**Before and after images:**
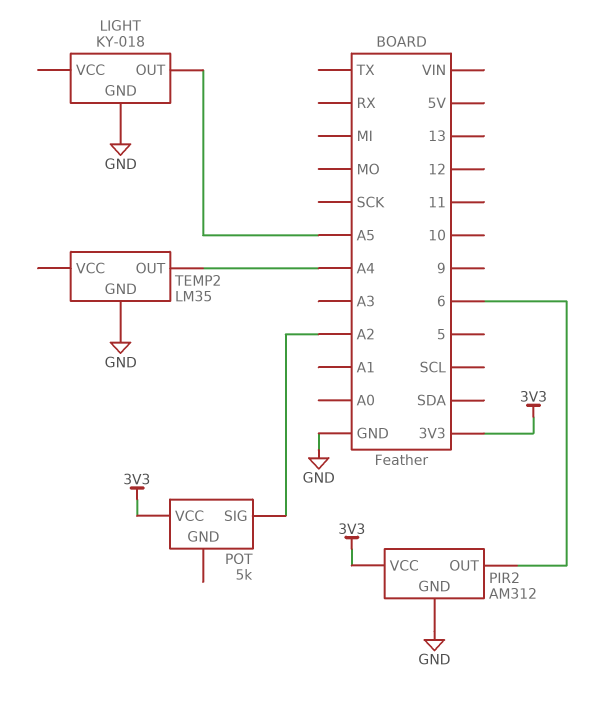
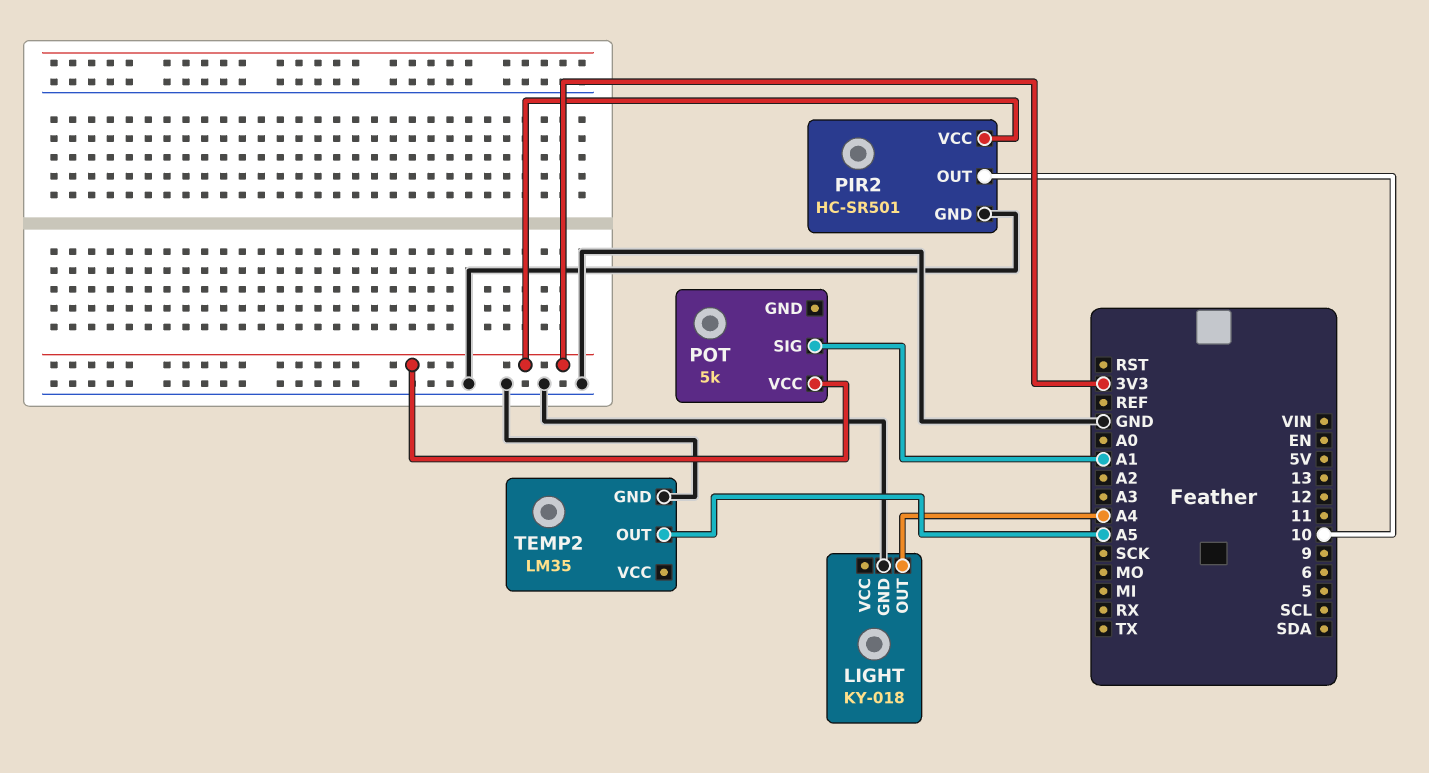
LIGHT pin OUT: A5 -> A4
PIR2: AM312 -> HC-SR501
PIR2 pin OUT: 6 -> 10
POT pin SIG: A2 -> A1
TEMP2 pin OUT: A4 -> A5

**What is expected:**
Please write out all the data word for word, but keep every picture out.

**Output below:**
LIGHT pin OUT: A5 -> A4
PIR2: AM312 -> HC-SR501
PIR2 pin OUT: 6 -> 10
POT pin SIG: A2 -> A1
TEMP2 pin OUT: A4 -> A5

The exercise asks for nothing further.